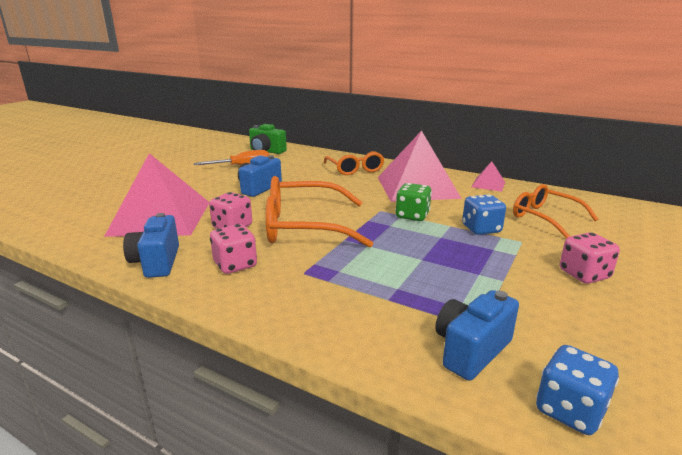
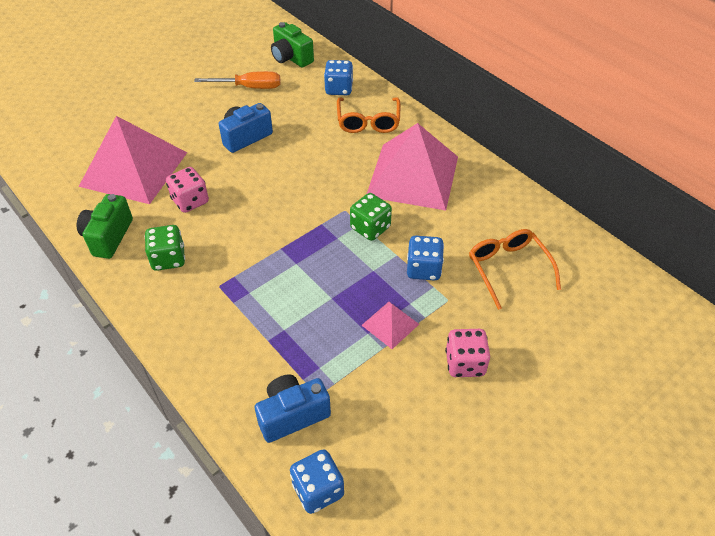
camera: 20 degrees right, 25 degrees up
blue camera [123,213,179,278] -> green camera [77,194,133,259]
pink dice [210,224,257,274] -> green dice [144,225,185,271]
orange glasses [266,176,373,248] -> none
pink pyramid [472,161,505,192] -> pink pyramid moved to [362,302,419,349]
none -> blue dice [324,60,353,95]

* * *

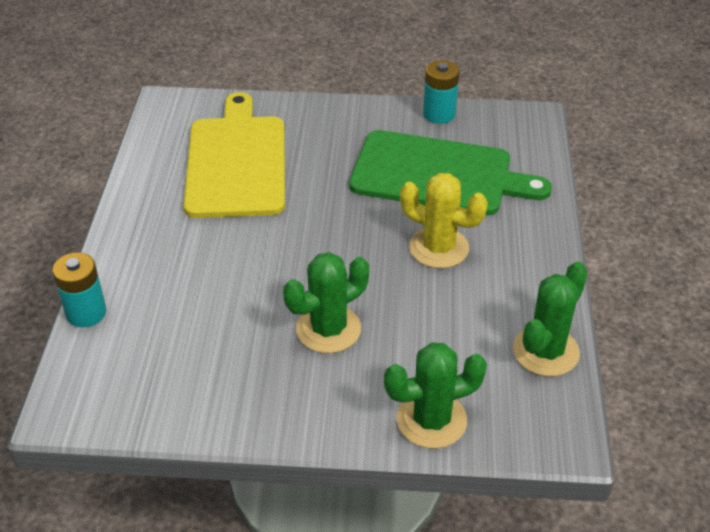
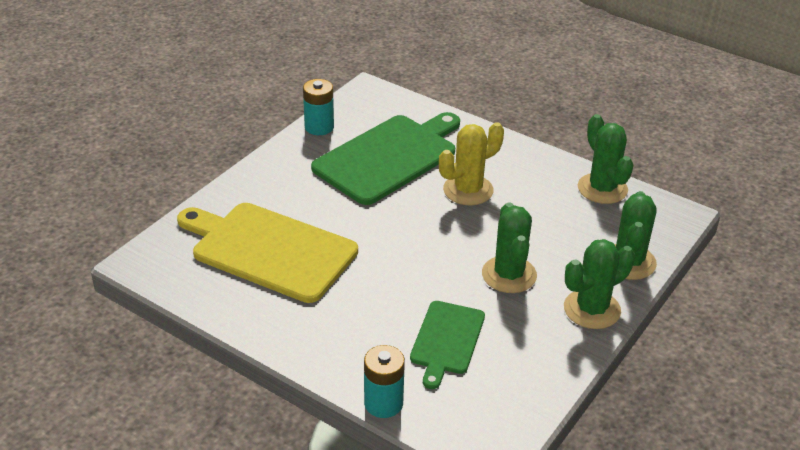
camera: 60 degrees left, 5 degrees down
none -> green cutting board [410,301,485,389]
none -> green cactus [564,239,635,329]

| WHAT IS REQUIRED |
When the line with "camera: 20 degrees right, 25 degrees up" is reached in the data above, begin copying, and stop after the line with "none -> blue dice [324,60,353,95]"; copy each line exactly, both ends included.

| RESPONSE TO THE TASK |
camera: 20 degrees right, 25 degrees up
blue camera [123,213,179,278] -> green camera [77,194,133,259]
pink dice [210,224,257,274] -> green dice [144,225,185,271]
orange glasses [266,176,373,248] -> none
pink pyramid [472,161,505,192] -> pink pyramid moved to [362,302,419,349]
none -> blue dice [324,60,353,95]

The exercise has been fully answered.